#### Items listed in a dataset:
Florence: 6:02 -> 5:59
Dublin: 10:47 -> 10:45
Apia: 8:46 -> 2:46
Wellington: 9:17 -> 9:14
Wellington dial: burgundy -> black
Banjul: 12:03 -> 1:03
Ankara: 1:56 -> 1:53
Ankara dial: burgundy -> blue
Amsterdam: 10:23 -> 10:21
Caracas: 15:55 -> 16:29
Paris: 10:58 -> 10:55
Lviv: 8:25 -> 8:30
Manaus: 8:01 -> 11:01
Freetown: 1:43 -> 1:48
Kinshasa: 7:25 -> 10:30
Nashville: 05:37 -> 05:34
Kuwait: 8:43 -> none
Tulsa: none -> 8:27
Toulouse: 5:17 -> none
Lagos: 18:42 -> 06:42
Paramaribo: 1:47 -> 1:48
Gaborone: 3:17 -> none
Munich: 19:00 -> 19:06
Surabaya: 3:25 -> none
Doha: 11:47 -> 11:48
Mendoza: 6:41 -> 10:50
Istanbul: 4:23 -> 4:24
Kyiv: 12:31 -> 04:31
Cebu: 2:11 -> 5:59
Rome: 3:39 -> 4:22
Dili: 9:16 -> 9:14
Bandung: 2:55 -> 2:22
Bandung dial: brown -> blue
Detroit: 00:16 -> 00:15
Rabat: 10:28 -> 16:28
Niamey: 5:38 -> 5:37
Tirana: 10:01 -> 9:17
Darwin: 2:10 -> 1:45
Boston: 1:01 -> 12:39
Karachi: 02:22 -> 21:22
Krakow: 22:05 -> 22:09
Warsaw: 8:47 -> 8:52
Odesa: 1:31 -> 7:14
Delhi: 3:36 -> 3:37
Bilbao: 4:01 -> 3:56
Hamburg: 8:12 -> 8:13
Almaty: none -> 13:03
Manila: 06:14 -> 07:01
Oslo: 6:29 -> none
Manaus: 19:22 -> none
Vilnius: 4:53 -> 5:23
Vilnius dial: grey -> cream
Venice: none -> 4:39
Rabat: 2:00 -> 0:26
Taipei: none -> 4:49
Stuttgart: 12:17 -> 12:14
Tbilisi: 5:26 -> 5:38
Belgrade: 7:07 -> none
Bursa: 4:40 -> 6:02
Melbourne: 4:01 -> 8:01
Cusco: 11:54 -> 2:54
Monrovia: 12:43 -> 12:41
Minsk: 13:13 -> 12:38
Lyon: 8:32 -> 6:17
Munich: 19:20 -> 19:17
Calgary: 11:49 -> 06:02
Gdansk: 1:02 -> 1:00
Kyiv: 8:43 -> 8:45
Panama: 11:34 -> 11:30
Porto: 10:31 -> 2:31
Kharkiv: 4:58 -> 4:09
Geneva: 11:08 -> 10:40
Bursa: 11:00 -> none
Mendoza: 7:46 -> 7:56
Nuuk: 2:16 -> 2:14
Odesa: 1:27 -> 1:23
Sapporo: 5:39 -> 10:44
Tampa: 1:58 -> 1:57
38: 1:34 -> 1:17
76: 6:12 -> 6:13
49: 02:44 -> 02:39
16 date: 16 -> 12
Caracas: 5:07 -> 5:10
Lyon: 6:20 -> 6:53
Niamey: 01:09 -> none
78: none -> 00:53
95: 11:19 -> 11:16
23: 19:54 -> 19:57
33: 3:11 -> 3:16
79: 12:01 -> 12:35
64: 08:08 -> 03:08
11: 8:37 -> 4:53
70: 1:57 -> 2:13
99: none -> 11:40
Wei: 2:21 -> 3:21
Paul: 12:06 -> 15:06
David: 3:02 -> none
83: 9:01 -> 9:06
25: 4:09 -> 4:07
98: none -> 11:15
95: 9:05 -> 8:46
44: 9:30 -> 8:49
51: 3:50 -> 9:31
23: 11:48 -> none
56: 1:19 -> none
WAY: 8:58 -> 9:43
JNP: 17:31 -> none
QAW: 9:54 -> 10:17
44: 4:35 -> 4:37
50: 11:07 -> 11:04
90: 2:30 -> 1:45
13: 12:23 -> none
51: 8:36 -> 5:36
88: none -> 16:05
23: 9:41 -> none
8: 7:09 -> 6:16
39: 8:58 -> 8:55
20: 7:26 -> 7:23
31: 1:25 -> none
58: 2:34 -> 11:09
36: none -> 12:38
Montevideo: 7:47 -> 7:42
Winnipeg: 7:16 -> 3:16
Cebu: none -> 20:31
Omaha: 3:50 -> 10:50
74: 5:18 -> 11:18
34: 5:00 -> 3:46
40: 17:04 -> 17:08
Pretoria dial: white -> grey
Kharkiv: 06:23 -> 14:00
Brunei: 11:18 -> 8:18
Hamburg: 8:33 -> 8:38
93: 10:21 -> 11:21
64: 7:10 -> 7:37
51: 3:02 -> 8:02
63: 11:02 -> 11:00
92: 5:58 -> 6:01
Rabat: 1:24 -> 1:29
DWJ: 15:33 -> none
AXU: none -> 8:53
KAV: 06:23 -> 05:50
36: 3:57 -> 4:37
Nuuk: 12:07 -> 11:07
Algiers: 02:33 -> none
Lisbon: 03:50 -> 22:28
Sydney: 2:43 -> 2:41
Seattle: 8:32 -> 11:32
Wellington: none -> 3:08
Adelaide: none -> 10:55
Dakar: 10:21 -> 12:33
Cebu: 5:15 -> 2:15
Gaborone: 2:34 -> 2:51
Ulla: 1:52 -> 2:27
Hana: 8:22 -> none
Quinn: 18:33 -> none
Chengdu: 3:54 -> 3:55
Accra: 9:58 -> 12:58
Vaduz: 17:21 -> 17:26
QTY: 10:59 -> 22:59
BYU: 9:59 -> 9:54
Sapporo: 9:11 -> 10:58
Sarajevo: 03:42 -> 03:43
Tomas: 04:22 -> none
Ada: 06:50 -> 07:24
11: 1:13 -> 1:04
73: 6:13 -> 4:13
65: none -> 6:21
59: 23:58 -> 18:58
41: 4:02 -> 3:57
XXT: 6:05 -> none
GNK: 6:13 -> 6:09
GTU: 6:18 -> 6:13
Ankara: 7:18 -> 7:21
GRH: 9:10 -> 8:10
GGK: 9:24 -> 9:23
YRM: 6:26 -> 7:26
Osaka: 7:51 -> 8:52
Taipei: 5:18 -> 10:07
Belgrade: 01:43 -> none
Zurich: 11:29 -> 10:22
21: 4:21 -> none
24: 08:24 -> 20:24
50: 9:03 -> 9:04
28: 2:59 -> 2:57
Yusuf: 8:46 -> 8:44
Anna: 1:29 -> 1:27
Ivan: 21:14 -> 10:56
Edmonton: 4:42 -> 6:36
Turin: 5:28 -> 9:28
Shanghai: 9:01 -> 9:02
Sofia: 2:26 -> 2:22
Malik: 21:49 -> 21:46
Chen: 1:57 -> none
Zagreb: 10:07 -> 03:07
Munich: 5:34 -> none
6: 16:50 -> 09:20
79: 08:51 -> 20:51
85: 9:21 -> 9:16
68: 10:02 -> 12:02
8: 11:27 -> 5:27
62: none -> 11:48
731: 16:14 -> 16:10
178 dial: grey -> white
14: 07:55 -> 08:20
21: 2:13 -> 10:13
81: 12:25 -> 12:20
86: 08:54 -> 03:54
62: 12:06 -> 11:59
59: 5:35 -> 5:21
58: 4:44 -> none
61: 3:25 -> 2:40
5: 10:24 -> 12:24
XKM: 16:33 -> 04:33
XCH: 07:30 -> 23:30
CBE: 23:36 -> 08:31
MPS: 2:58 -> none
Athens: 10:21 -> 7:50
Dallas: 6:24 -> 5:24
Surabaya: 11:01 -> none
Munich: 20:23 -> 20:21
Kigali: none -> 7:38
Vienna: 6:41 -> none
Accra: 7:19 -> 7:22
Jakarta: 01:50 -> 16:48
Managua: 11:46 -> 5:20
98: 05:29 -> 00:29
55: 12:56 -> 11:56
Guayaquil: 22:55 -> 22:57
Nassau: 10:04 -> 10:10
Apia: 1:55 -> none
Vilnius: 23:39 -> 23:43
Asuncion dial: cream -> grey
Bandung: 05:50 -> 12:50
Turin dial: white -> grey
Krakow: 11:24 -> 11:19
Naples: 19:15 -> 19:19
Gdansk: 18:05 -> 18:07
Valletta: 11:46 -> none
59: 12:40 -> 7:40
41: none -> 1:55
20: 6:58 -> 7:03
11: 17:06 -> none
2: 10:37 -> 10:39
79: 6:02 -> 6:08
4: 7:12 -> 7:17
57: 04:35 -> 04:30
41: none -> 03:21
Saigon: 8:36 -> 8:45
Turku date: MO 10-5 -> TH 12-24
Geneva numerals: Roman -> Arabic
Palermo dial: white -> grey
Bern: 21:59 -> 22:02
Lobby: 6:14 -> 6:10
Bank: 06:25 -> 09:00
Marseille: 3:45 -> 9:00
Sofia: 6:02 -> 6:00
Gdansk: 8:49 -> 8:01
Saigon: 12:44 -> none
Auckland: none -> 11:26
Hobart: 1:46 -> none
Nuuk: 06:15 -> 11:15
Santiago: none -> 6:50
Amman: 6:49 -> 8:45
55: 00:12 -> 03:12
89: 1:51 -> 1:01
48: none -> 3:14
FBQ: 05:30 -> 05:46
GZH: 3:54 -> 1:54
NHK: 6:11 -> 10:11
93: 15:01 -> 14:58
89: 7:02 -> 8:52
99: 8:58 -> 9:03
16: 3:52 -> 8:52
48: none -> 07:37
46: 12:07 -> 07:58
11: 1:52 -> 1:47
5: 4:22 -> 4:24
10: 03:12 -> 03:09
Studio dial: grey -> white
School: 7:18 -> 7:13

#### Set exercise:
Update the entries from the first line through the line containing "Karachi: 02:22 -> 21:22" by changing every "dial" to "face" and leaving everything else as it is. Return only those lines.

#### Finished exercise:
Florence: 6:02 -> 5:59
Dublin: 10:47 -> 10:45
Apia: 8:46 -> 2:46
Wellington: 9:17 -> 9:14
Wellington face: burgundy -> black
Banjul: 12:03 -> 1:03
Ankara: 1:56 -> 1:53
Ankara face: burgundy -> blue
Amsterdam: 10:23 -> 10:21
Caracas: 15:55 -> 16:29
Paris: 10:58 -> 10:55
Lviv: 8:25 -> 8:30
Manaus: 8:01 -> 11:01
Freetown: 1:43 -> 1:48
Kinshasa: 7:25 -> 10:30
Nashville: 05:37 -> 05:34
Kuwait: 8:43 -> none
Tulsa: none -> 8:27
Toulouse: 5:17 -> none
Lagos: 18:42 -> 06:42
Paramaribo: 1:47 -> 1:48
Gaborone: 3:17 -> none
Munich: 19:00 -> 19:06
Surabaya: 3:25 -> none
Doha: 11:47 -> 11:48
Mendoza: 6:41 -> 10:50
Istanbul: 4:23 -> 4:24
Kyiv: 12:31 -> 04:31
Cebu: 2:11 -> 5:59
Rome: 3:39 -> 4:22
Dili: 9:16 -> 9:14
Bandung: 2:55 -> 2:22
Bandung face: brown -> blue
Detroit: 00:16 -> 00:15
Rabat: 10:28 -> 16:28
Niamey: 5:38 -> 5:37
Tirana: 10:01 -> 9:17
Darwin: 2:10 -> 1:45
Boston: 1:01 -> 12:39
Karachi: 02:22 -> 21:22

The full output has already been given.